### WHAT YOU SHOULD DO
For each line below that contains the string "none", copy that line.
┌──
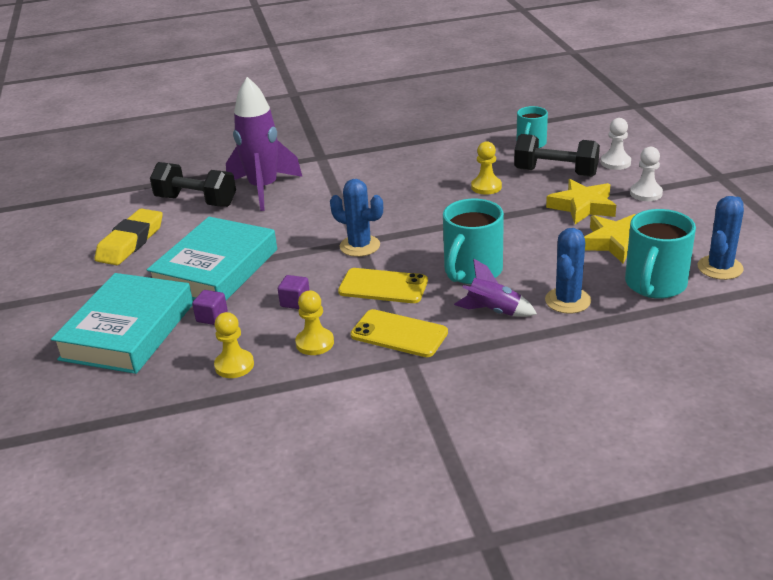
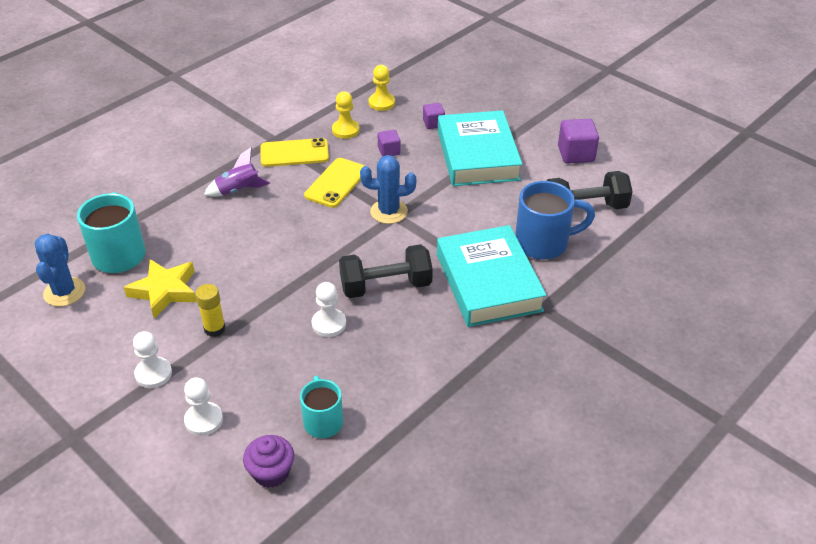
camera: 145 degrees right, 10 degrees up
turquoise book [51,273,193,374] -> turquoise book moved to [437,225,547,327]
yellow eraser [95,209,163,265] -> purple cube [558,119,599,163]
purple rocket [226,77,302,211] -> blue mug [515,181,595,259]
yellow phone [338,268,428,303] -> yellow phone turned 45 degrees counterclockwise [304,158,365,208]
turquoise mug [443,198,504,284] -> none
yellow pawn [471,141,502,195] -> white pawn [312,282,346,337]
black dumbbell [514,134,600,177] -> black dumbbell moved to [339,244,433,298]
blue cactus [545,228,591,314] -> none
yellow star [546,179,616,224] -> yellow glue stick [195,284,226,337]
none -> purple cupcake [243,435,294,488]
└──
┌──
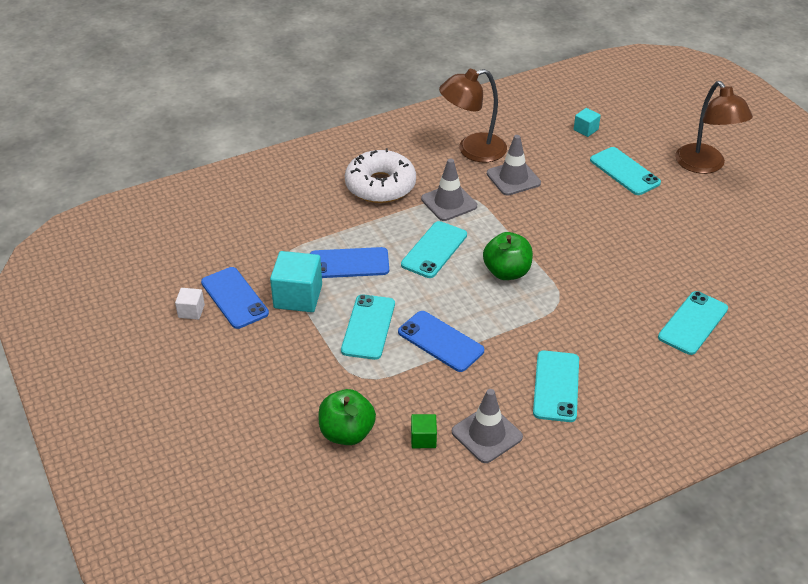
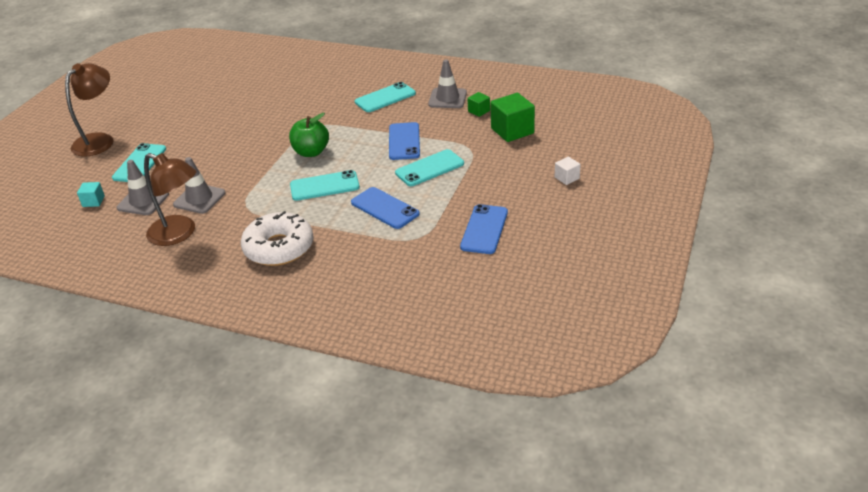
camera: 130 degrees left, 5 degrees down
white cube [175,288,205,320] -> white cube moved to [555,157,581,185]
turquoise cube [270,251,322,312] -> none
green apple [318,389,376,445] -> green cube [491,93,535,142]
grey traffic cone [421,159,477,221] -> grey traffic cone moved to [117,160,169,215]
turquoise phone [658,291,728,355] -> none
└──
### ANSWER BELOW
turquoise mug [443,198,504,284] -> none
blue cactus [545,228,591,314] -> none
none -> purple cupcake [243,435,294,488]
turquoise cube [270,251,322,312] -> none
turquoise phone [658,291,728,355] -> none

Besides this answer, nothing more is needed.